▸ **The problem**
Extract, from the listing that follows, each line containing the word "degrees".

[Material for the task — start]

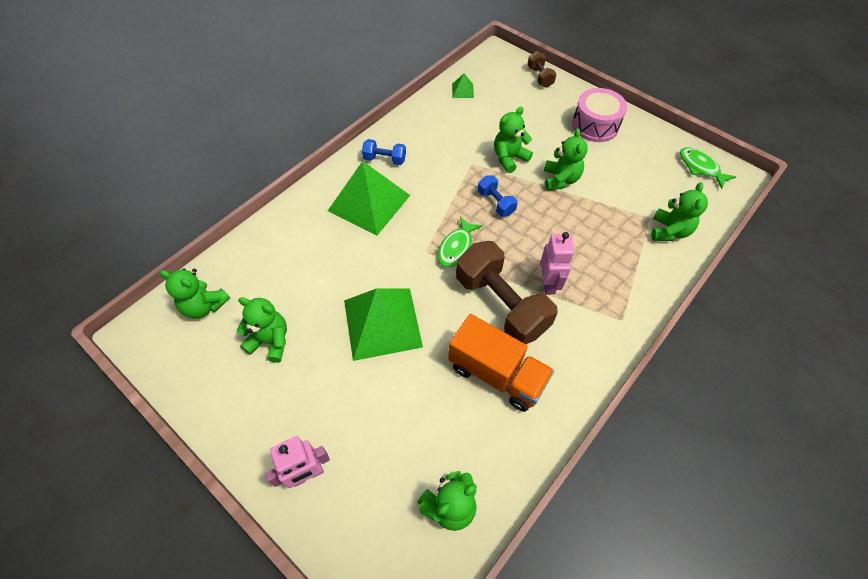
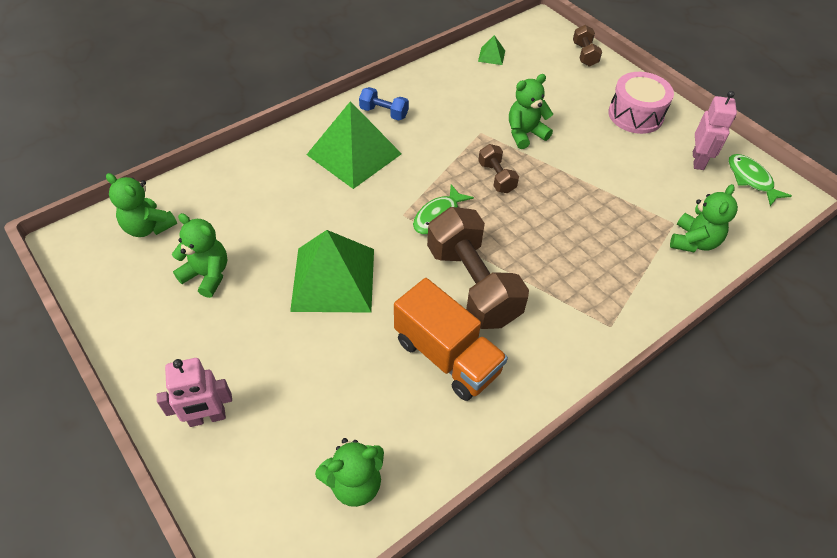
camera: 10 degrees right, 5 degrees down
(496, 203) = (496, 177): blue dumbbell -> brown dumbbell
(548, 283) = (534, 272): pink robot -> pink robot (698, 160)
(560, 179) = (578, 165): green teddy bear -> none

[Material for the task — finish]
[Material for the task — start]

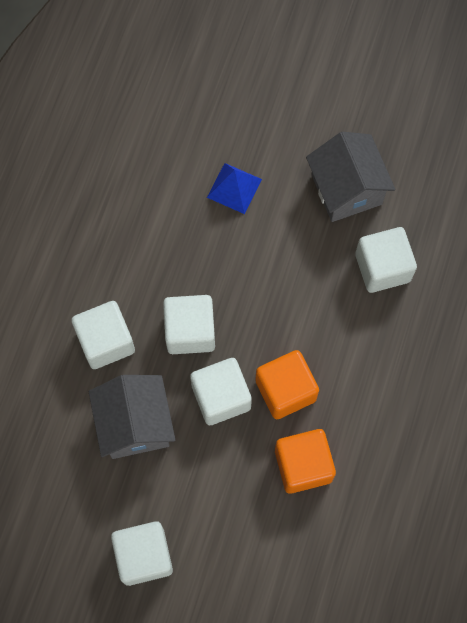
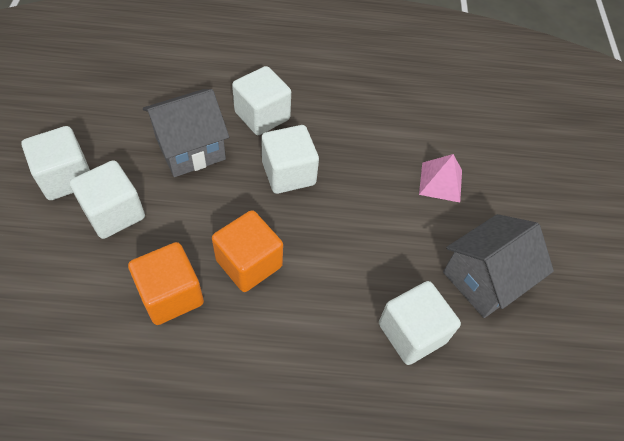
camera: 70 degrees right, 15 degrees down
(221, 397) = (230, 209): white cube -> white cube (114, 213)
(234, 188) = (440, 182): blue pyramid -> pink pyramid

[Material for the task — finish]

▸ **Written reply**
camera: 10 degrees right, 5 degrees down
camera: 70 degrees right, 15 degrees down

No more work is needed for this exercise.